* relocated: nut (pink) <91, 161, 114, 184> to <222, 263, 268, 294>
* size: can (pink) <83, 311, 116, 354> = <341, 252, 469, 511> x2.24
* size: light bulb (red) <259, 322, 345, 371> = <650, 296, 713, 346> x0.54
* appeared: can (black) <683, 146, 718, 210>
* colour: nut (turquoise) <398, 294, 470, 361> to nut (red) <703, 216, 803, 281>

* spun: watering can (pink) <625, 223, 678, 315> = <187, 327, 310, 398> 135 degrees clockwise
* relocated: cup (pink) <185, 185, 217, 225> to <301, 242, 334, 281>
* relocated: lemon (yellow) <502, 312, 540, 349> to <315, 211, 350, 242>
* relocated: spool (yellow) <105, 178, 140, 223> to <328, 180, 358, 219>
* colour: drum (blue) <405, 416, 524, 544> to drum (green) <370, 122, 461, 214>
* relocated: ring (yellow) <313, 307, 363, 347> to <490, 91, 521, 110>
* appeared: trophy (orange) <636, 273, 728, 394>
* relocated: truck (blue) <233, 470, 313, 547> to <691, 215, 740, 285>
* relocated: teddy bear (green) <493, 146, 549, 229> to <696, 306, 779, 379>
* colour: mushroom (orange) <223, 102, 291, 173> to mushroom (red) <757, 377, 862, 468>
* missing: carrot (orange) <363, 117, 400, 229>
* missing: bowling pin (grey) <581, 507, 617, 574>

══════

### [Problem statement]
Report how many lines in the records hold the word "size", giving the number and nothing else.

### [Reply to the exercise]
2